What is required> Every line in the material below that includes "yellow" should be copied.
┏━━
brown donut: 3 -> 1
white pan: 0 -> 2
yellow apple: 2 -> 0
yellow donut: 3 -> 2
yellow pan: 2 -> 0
┗━━
Expected output>
yellow apple: 2 -> 0
yellow donut: 3 -> 2
yellow pan: 2 -> 0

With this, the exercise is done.